:: DATA FOR ANALYSIS

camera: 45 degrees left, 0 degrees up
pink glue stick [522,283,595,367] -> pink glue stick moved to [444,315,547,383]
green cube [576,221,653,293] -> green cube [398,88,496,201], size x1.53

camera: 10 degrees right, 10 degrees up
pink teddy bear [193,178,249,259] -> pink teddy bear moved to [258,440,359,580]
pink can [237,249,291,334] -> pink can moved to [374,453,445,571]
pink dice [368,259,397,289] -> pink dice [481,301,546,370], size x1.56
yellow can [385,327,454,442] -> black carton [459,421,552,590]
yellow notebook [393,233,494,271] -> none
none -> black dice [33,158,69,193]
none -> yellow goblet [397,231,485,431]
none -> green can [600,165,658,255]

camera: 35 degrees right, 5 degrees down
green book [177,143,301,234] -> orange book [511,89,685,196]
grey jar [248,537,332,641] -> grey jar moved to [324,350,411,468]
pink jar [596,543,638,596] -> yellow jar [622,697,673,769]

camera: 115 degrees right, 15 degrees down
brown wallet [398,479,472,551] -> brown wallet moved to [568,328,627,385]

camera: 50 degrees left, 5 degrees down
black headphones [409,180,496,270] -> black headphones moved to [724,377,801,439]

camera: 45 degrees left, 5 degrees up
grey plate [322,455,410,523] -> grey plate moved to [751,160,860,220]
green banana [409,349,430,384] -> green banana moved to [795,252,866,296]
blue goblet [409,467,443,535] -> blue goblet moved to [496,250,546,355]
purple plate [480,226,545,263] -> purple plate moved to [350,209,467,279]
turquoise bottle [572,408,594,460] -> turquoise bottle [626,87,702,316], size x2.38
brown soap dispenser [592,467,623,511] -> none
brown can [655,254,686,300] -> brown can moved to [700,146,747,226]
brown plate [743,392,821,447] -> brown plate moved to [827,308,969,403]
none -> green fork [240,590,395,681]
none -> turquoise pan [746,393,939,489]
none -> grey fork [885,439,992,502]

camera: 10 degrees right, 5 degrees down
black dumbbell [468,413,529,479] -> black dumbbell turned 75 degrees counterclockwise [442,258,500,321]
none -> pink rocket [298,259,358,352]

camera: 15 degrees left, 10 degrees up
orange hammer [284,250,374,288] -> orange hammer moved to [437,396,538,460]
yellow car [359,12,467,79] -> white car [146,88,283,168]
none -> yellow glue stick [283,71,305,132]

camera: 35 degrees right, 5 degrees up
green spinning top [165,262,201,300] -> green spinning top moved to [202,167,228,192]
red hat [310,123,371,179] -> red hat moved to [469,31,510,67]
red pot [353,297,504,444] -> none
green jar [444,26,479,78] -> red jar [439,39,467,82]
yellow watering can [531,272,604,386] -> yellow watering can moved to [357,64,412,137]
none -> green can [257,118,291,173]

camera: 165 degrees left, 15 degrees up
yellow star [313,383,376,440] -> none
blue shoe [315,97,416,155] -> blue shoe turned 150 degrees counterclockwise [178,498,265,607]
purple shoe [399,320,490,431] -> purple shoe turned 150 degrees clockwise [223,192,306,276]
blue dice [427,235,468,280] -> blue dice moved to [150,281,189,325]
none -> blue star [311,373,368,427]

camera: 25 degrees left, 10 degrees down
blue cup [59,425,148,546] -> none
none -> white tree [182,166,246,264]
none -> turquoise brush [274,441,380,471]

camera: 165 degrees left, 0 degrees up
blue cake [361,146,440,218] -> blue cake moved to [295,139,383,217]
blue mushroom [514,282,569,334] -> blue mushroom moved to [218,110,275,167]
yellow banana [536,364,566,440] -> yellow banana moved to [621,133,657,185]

::::

* **ABOUT THIS TASK**
The line containing "green jar [444,26,479,78]" and all lines after it, through the end of the entries above, are to be returned exactly and alone.

* **THE ANSWER**
green jar [444,26,479,78] -> red jar [439,39,467,82]
yellow watering can [531,272,604,386] -> yellow watering can moved to [357,64,412,137]
none -> green can [257,118,291,173]

camera: 165 degrees left, 15 degrees up
yellow star [313,383,376,440] -> none
blue shoe [315,97,416,155] -> blue shoe turned 150 degrees counterclockwise [178,498,265,607]
purple shoe [399,320,490,431] -> purple shoe turned 150 degrees clockwise [223,192,306,276]
blue dice [427,235,468,280] -> blue dice moved to [150,281,189,325]
none -> blue star [311,373,368,427]

camera: 25 degrees left, 10 degrees down
blue cup [59,425,148,546] -> none
none -> white tree [182,166,246,264]
none -> turquoise brush [274,441,380,471]

camera: 165 degrees left, 0 degrees up
blue cake [361,146,440,218] -> blue cake moved to [295,139,383,217]
blue mushroom [514,282,569,334] -> blue mushroom moved to [218,110,275,167]
yellow banana [536,364,566,440] -> yellow banana moved to [621,133,657,185]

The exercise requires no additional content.